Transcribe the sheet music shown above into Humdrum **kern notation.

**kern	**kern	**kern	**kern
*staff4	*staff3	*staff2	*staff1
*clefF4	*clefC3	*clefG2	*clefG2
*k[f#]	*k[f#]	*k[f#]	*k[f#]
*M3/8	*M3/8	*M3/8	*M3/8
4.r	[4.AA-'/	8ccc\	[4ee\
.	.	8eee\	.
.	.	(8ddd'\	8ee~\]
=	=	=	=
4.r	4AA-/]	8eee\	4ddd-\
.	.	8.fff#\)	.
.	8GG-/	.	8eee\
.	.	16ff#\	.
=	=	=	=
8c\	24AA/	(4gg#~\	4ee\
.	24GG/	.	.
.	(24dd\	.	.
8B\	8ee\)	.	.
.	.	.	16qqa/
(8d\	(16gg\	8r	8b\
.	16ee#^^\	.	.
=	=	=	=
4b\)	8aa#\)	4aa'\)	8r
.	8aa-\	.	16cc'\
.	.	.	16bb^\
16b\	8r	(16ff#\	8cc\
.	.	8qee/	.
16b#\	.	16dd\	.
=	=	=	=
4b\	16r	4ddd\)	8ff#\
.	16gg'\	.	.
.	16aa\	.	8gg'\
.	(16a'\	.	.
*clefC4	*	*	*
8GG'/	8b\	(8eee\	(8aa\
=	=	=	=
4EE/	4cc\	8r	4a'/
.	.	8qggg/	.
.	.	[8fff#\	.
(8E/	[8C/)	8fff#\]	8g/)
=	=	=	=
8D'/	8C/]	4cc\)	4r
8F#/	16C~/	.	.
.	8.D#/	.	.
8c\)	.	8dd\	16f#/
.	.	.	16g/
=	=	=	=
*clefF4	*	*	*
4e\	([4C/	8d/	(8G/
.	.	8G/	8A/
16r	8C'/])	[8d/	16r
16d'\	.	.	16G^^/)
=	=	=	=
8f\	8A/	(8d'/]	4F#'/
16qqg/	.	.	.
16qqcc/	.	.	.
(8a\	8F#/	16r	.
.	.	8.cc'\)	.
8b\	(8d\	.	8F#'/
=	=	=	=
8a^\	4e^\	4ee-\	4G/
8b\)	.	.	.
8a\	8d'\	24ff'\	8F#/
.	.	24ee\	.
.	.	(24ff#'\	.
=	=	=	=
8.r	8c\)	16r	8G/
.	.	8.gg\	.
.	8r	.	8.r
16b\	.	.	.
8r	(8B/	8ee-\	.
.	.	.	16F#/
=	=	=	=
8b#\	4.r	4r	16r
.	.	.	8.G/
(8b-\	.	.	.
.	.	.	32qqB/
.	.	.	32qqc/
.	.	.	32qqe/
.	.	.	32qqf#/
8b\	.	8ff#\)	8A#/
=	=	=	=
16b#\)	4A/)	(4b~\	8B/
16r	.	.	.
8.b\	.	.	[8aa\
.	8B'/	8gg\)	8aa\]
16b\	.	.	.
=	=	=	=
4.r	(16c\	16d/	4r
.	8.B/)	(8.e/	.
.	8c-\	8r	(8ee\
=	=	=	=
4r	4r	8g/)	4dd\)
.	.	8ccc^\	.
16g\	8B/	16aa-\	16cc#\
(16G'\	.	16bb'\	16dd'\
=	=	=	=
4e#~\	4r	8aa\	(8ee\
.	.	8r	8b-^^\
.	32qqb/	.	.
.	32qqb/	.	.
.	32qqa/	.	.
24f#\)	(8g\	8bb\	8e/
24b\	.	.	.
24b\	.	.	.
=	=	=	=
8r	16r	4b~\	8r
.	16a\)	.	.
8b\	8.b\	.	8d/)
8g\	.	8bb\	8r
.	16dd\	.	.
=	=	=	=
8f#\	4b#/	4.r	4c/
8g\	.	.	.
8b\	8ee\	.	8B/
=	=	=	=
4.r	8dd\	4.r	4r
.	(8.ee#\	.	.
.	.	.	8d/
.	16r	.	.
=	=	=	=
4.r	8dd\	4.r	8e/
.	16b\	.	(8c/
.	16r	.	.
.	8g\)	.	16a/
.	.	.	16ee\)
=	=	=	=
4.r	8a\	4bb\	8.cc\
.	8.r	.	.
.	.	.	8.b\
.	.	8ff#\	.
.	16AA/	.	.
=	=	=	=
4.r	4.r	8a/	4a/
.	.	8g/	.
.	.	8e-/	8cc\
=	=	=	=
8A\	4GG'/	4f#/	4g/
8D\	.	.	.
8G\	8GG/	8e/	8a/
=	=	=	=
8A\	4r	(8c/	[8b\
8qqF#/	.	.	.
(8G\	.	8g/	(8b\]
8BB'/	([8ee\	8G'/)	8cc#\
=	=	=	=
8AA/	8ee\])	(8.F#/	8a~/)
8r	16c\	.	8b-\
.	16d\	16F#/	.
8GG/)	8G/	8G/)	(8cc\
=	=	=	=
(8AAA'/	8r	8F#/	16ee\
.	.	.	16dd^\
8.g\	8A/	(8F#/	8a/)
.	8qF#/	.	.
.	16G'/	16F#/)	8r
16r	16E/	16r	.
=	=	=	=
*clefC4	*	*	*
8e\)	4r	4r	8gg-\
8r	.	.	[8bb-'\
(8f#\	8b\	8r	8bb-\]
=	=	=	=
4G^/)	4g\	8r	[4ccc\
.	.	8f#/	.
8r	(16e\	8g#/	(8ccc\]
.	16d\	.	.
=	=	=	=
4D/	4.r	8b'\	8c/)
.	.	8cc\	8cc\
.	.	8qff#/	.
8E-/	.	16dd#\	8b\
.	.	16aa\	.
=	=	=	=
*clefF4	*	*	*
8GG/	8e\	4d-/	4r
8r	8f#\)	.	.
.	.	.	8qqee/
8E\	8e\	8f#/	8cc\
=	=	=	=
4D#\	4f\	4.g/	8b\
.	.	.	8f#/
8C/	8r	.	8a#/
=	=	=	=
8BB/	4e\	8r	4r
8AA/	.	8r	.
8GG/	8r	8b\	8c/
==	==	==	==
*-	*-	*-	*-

:::::

Count the lines above that contain the string "kern", and give only that number.

2